PROBLEM - Copy all the lines of the data that include the word "mushroom".

SOURCE RECORDS -
/---

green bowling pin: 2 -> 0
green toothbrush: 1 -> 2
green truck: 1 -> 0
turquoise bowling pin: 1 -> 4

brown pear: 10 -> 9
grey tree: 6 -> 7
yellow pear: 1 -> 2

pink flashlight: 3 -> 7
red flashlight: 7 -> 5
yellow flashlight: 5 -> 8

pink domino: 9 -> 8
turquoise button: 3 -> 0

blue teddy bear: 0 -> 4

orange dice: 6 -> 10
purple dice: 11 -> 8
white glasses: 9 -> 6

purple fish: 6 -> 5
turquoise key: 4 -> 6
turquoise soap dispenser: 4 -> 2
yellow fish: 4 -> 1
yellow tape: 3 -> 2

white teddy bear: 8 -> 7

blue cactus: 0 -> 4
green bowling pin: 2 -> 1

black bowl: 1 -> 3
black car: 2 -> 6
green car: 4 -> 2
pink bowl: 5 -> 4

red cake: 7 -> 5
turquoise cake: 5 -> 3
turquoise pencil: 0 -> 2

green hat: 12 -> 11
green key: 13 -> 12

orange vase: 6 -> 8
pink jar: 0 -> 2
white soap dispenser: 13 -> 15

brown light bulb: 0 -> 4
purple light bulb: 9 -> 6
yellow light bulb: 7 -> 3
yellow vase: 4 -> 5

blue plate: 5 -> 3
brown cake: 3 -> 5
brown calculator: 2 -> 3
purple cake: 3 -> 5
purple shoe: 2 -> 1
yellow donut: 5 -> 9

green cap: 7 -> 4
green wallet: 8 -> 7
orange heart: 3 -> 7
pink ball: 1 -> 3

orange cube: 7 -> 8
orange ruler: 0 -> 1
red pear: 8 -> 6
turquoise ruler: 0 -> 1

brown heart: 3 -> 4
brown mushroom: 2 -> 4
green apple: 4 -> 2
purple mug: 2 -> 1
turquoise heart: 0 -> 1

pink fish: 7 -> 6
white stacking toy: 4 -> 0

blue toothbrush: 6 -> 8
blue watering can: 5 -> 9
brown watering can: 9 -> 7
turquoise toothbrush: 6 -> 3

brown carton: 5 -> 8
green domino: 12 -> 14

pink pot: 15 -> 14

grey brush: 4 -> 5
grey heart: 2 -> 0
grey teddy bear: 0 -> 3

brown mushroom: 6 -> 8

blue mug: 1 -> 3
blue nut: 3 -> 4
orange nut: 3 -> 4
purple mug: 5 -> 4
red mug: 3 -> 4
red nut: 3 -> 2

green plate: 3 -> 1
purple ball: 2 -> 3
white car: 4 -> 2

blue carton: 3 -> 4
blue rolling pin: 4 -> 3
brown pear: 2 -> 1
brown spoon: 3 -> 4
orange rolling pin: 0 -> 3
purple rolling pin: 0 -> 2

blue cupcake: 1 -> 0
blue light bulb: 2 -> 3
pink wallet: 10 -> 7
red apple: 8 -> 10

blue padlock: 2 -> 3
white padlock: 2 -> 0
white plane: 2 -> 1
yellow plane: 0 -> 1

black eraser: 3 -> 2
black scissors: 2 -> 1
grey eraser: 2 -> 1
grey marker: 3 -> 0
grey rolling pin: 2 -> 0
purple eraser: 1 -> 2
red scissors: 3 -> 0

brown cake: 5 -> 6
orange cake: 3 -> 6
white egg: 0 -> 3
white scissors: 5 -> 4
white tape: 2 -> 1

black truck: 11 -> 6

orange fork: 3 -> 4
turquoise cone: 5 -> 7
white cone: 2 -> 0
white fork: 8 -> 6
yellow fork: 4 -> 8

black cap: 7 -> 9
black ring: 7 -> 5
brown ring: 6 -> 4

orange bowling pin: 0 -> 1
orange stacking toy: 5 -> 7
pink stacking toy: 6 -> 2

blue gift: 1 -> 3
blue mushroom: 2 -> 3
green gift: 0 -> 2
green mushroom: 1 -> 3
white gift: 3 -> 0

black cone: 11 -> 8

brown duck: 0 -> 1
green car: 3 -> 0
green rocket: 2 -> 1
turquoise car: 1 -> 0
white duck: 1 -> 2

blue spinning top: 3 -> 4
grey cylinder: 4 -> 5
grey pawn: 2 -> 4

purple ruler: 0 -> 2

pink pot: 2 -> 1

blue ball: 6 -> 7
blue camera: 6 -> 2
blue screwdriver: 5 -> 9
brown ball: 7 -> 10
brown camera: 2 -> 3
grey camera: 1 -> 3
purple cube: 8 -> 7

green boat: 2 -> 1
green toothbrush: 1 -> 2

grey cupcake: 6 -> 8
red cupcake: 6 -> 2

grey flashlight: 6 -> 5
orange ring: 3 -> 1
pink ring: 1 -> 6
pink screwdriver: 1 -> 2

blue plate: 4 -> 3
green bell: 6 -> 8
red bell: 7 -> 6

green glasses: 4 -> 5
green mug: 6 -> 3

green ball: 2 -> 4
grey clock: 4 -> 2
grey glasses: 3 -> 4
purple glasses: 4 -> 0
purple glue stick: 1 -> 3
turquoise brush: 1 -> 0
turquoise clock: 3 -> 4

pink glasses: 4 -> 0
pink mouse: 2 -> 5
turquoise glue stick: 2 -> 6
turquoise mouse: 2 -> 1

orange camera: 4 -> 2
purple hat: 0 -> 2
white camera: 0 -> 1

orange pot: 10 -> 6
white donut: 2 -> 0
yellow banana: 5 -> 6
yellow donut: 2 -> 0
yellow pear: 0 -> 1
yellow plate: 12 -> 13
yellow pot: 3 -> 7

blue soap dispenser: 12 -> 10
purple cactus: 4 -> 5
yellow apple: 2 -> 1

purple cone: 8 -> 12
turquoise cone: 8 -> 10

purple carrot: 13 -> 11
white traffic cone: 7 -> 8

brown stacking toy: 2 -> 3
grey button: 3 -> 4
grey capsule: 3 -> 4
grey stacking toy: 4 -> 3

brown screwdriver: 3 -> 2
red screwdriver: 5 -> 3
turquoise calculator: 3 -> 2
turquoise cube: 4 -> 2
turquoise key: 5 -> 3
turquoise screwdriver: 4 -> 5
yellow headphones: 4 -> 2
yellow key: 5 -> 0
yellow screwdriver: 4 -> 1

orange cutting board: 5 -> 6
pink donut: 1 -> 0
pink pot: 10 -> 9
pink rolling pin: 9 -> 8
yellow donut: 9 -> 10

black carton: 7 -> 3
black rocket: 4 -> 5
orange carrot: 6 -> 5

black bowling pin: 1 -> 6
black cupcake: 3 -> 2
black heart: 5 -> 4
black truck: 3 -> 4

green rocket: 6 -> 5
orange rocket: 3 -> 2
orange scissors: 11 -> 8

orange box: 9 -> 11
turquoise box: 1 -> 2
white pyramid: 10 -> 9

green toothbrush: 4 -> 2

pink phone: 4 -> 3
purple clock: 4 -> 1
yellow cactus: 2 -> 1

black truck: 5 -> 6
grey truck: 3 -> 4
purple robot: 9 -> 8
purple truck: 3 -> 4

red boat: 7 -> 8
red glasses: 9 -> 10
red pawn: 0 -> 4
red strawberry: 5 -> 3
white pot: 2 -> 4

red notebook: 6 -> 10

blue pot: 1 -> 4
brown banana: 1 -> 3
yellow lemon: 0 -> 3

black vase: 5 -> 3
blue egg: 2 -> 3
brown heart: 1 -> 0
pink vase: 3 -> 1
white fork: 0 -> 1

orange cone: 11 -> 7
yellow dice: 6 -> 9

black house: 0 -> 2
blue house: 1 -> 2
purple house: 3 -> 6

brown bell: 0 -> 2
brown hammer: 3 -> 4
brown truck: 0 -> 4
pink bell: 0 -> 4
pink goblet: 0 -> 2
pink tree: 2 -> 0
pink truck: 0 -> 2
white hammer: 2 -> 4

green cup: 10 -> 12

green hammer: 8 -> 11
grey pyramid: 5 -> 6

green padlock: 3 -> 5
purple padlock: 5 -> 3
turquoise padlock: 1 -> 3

\---

ANSWER BELOW -
brown mushroom: 2 -> 4
brown mushroom: 6 -> 8
blue mushroom: 2 -> 3
green mushroom: 1 -> 3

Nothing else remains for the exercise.